• Task details:
Pictures aside, print all of the data below exactly as written.

Saved data entries:

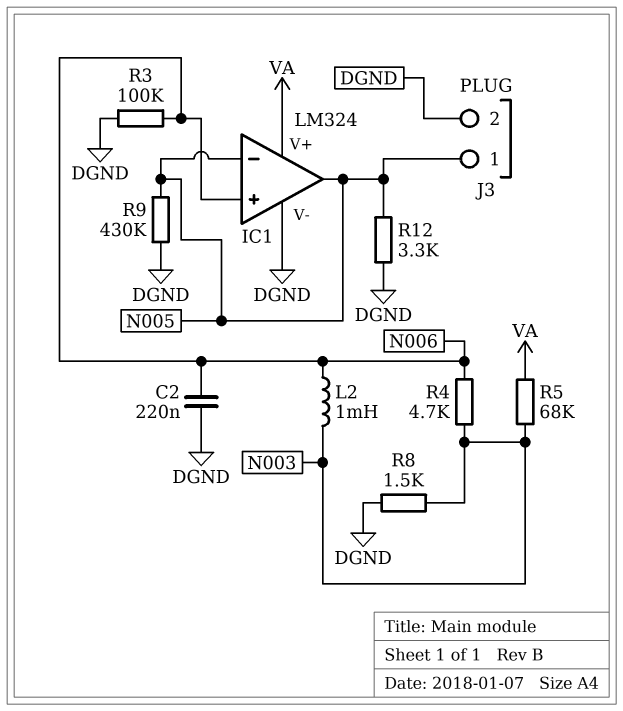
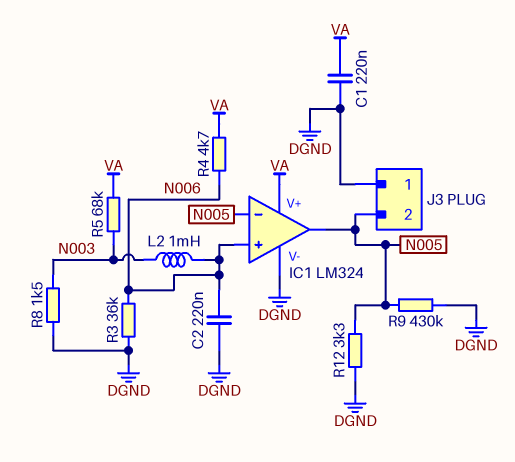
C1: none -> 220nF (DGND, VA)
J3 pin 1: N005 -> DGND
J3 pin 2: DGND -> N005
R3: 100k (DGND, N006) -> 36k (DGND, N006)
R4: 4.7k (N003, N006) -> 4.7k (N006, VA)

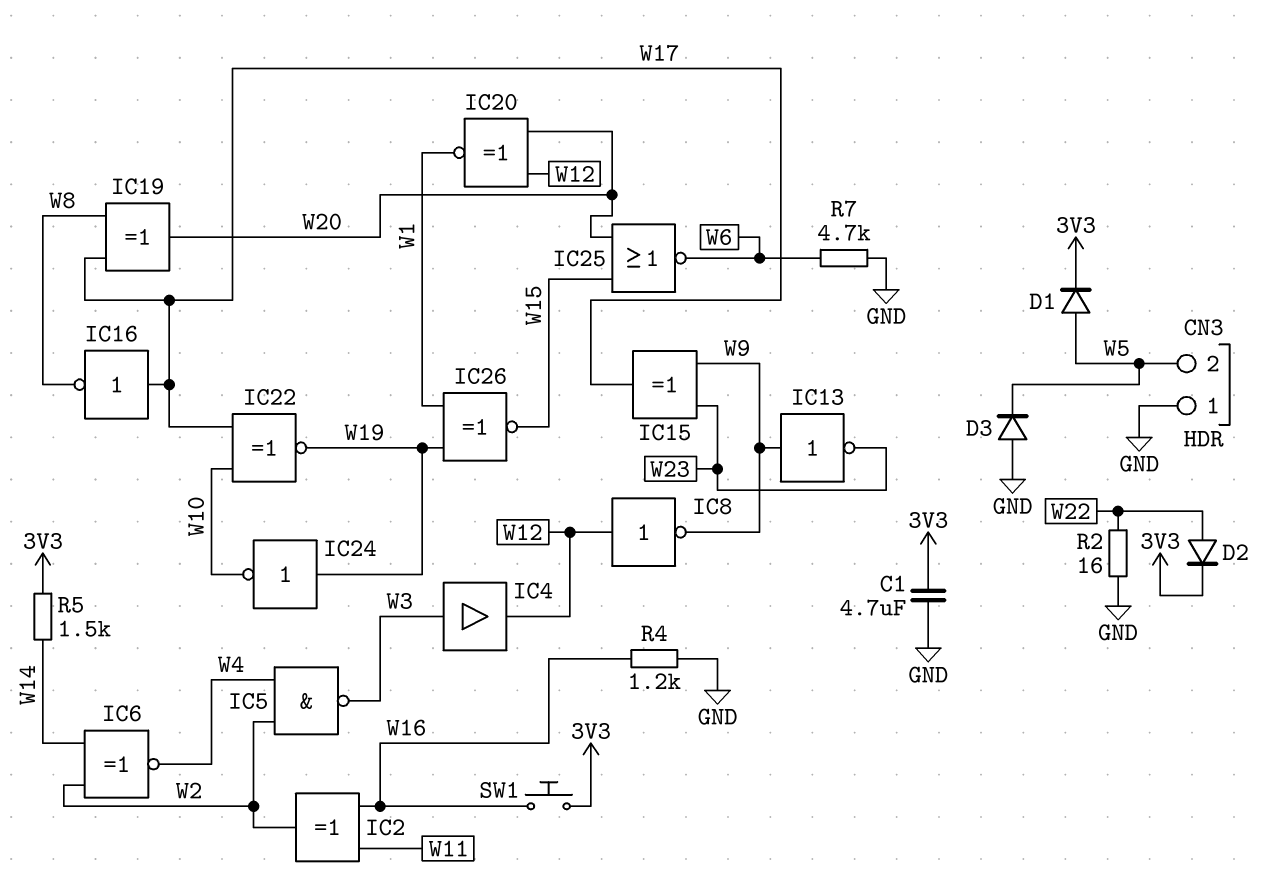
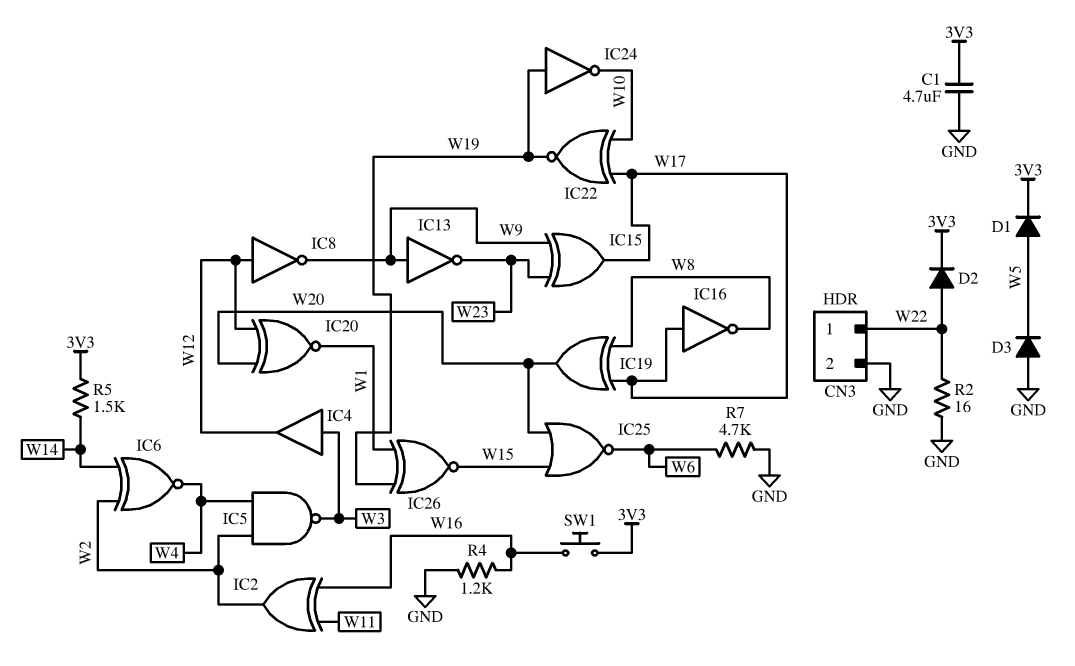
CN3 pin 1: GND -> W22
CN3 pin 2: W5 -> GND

• Exercise solution:
C1: none -> 220nF (DGND, VA)
J3 pin 1: N005 -> DGND
J3 pin 2: DGND -> N005
R3: 100k (DGND, N006) -> 36k (DGND, N006)
R4: 4.7k (N003, N006) -> 4.7k (N006, VA)

CN3 pin 1: GND -> W22
CN3 pin 2: W5 -> GND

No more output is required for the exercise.